§ Assignment
Once you have located the line containing "pink soap dispenser: 7 -> 6" in the material below, return it exactly along with each line after it through the line containing "orange headphones: 8 -> 9".

§ Stored data
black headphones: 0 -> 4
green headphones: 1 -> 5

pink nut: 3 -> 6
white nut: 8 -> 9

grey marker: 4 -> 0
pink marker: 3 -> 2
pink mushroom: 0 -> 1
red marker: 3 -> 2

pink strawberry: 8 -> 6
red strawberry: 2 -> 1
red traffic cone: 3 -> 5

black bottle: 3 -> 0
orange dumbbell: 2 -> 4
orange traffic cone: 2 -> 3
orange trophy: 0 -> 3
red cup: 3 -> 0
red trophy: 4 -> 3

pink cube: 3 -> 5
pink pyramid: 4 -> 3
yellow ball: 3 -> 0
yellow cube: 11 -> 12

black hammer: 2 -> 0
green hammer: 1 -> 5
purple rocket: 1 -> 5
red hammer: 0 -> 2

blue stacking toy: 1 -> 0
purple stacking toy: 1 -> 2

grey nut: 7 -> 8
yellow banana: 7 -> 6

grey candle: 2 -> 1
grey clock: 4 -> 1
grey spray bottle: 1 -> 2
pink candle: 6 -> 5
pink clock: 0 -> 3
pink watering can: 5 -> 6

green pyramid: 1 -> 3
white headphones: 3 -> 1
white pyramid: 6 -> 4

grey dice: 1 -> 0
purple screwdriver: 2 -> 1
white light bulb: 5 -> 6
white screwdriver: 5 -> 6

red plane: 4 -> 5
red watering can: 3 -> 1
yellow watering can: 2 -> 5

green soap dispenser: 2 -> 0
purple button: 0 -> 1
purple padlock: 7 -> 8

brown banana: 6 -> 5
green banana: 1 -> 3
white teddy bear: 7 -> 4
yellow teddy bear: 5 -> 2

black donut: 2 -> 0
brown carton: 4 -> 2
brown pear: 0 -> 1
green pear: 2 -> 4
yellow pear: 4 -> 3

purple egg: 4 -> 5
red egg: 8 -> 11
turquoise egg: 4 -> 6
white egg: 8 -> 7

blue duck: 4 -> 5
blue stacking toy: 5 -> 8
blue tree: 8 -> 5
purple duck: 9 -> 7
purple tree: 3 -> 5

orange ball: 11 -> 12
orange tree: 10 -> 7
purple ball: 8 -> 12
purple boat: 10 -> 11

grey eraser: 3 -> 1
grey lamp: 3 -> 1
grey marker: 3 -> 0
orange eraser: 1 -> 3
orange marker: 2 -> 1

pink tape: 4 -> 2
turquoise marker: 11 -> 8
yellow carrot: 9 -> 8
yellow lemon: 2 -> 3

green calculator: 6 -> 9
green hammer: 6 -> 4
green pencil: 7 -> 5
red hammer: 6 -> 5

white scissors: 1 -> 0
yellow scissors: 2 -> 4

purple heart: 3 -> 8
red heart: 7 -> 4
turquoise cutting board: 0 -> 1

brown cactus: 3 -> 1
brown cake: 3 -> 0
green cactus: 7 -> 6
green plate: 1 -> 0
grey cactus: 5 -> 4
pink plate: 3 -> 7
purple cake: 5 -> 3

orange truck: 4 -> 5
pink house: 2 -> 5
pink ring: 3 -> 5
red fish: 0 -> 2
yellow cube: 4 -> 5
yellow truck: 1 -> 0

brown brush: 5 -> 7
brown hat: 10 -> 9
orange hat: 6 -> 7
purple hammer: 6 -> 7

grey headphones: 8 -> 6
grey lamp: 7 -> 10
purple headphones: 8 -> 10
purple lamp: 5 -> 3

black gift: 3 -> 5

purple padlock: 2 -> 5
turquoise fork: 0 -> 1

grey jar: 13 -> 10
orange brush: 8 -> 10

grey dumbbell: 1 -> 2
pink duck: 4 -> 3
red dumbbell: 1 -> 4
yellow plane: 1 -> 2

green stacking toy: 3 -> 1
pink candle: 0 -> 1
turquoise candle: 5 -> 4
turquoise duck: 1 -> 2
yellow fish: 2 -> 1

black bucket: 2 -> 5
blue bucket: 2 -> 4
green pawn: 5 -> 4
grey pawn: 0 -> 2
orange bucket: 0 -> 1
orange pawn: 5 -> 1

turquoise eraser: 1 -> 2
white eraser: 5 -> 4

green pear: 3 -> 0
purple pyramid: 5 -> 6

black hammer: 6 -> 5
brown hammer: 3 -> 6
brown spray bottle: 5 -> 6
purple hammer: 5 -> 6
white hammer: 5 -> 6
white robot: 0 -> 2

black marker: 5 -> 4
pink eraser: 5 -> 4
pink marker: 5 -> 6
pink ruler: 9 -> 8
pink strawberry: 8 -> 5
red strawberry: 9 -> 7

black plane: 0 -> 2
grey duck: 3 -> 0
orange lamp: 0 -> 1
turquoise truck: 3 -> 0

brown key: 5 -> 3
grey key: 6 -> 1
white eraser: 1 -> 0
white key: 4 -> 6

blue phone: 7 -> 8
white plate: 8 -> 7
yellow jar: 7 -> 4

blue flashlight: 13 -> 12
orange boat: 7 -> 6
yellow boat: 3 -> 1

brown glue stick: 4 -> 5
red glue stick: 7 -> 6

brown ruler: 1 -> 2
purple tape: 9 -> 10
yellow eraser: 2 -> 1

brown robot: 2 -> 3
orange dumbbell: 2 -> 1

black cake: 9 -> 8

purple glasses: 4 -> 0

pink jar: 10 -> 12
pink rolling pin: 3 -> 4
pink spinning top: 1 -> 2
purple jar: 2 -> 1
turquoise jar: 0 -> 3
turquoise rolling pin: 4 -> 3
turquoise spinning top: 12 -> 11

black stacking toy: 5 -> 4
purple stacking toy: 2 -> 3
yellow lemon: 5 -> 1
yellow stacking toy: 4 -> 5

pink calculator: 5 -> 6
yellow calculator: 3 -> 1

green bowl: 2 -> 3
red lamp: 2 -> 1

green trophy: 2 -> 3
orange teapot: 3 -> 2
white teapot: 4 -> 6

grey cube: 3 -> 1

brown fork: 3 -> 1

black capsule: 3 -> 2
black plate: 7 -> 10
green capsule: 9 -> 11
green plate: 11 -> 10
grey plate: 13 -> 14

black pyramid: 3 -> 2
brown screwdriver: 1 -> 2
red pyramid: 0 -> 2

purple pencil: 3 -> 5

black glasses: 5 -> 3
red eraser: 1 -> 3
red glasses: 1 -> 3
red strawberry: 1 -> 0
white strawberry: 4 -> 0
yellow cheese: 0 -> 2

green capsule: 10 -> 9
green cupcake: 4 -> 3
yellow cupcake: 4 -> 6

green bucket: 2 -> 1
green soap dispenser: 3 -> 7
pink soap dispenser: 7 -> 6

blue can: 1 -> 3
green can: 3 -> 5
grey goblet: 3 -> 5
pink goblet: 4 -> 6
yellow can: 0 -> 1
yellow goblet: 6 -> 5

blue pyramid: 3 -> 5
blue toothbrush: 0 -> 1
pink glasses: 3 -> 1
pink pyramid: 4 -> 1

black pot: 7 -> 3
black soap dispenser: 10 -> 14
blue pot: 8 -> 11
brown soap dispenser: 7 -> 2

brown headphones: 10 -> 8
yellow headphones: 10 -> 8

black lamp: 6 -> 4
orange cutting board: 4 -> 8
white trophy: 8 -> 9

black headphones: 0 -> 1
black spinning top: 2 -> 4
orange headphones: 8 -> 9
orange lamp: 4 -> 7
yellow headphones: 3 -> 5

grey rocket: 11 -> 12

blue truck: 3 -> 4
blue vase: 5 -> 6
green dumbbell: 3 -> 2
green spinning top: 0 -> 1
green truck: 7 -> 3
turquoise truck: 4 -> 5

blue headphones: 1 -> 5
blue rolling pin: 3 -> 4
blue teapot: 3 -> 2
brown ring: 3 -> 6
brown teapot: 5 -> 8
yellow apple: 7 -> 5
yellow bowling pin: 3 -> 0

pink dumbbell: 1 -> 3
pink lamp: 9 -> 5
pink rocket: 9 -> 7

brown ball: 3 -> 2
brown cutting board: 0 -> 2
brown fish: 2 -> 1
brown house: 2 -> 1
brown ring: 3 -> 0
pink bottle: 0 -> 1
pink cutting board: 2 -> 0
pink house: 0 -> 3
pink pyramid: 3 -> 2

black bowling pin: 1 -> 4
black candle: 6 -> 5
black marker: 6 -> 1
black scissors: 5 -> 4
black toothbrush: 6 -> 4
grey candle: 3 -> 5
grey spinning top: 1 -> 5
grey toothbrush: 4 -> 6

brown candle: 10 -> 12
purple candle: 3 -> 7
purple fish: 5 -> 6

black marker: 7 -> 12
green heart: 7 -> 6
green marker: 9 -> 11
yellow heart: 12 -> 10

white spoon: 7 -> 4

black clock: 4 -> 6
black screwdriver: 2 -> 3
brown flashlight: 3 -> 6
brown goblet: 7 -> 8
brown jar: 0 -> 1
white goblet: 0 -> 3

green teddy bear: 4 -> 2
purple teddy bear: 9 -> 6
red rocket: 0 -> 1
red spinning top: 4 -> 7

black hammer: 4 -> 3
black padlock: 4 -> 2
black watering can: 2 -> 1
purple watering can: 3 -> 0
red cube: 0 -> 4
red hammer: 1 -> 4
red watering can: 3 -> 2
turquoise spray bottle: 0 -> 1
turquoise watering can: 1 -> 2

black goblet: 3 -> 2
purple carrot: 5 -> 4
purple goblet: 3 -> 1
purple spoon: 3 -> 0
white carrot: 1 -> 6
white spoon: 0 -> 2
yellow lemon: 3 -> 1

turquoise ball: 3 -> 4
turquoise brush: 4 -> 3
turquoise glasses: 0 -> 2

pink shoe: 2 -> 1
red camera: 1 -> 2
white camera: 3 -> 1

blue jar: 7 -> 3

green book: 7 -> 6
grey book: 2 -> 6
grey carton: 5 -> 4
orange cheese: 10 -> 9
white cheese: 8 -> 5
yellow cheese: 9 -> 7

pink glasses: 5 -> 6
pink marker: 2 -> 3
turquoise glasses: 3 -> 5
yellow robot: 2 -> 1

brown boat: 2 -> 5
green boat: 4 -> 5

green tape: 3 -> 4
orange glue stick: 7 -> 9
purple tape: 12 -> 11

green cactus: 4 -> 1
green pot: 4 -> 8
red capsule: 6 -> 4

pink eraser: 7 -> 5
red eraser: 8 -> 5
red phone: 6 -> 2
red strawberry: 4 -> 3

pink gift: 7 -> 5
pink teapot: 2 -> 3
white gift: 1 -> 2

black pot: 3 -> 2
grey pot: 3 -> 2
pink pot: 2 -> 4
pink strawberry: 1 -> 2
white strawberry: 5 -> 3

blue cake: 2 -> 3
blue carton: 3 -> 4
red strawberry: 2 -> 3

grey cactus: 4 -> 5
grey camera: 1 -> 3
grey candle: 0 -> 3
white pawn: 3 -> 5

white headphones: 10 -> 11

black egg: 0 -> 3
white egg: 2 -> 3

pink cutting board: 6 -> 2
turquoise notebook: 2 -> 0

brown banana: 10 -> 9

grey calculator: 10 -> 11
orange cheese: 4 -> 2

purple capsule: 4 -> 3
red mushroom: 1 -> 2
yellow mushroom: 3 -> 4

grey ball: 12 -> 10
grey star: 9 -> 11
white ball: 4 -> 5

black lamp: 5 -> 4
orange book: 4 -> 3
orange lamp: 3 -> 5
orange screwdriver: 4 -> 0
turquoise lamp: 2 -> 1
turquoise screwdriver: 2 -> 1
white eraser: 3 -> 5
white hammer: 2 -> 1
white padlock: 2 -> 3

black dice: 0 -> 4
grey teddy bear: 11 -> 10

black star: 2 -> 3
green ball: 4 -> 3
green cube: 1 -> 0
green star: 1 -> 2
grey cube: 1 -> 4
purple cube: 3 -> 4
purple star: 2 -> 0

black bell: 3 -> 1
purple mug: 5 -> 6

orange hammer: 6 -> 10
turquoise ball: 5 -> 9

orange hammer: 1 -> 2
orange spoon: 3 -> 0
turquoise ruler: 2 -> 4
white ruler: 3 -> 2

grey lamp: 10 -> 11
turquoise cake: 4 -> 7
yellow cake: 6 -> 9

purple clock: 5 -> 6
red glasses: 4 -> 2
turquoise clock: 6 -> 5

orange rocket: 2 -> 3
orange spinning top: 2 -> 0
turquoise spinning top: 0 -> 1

§ Response area
pink soap dispenser: 7 -> 6

blue can: 1 -> 3
green can: 3 -> 5
grey goblet: 3 -> 5
pink goblet: 4 -> 6
yellow can: 0 -> 1
yellow goblet: 6 -> 5

blue pyramid: 3 -> 5
blue toothbrush: 0 -> 1
pink glasses: 3 -> 1
pink pyramid: 4 -> 1

black pot: 7 -> 3
black soap dispenser: 10 -> 14
blue pot: 8 -> 11
brown soap dispenser: 7 -> 2

brown headphones: 10 -> 8
yellow headphones: 10 -> 8

black lamp: 6 -> 4
orange cutting board: 4 -> 8
white trophy: 8 -> 9

black headphones: 0 -> 1
black spinning top: 2 -> 4
orange headphones: 8 -> 9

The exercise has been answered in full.